Exercise objective. An exact, word-for-word copy of the entries is required, beginning at the line that contains "none -> red 1x4 brick [362,716,402,883]" and ending at the last line, both included.

Raw data.
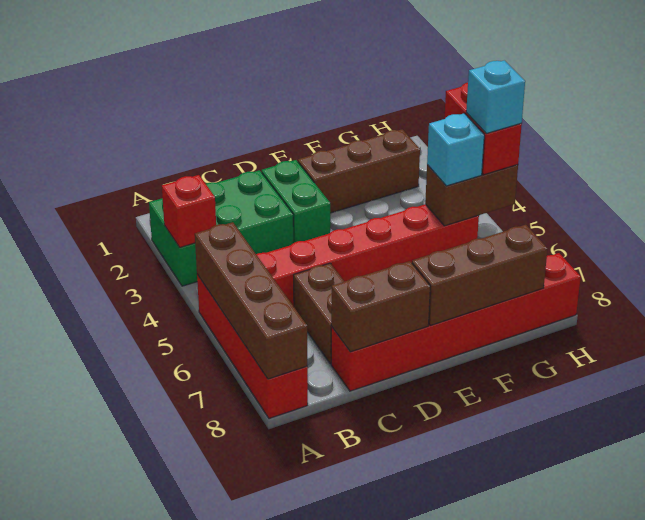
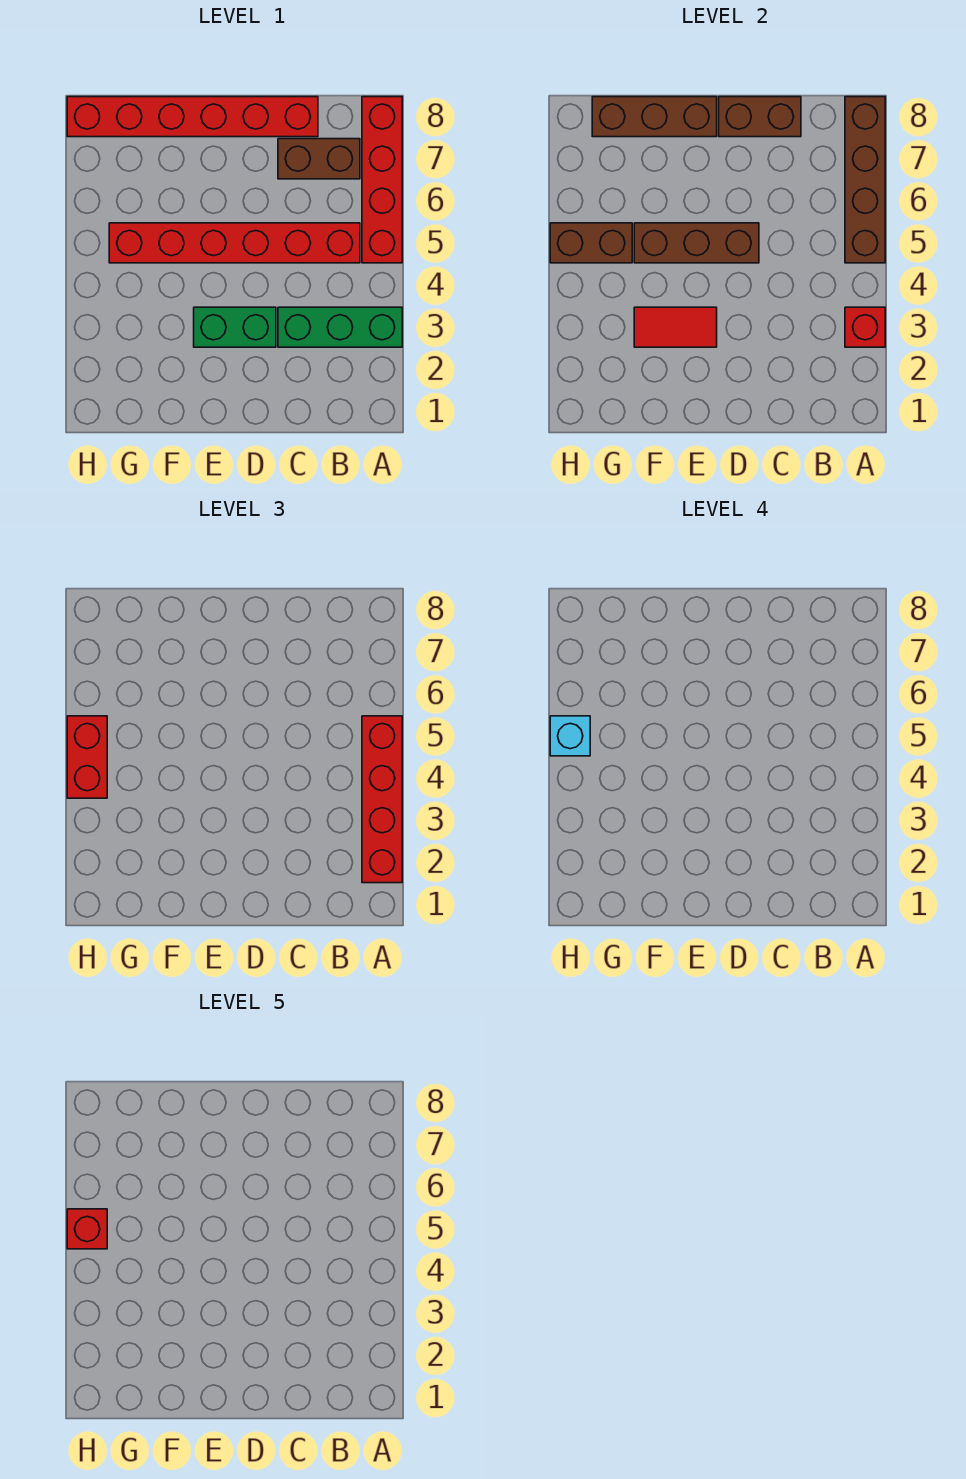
green 2x3 brick [149,170,293,286] -> green 1x3 brick [278,307,402,347]
none -> red 1x4 brick [362,716,402,883]
brown 1x2 brick [294,263,344,364] -> brown 1x2 brick turned to [278,139,360,179]
green 1x2 brick [261,160,330,243] -> green 1x2 brick turned to [194,307,276,347]
brown 1x3 brick [298,129,420,213] -> brown 1x3 brick moved to [634,223,759,263]
none -> red 1x2 tile [634,307,717,347]
cyan 1x1 brick [427,113,484,186] -> none
none -> red 1x1 brick [67,1209,107,1249]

Task solution.
none -> red 1x4 brick [362,716,402,883]
brown 1x2 brick [294,263,344,364] -> brown 1x2 brick turned to [278,139,360,179]
green 1x2 brick [261,160,330,243] -> green 1x2 brick turned to [194,307,276,347]
brown 1x3 brick [298,129,420,213] -> brown 1x3 brick moved to [634,223,759,263]
none -> red 1x2 tile [634,307,717,347]
cyan 1x1 brick [427,113,484,186] -> none
none -> red 1x1 brick [67,1209,107,1249]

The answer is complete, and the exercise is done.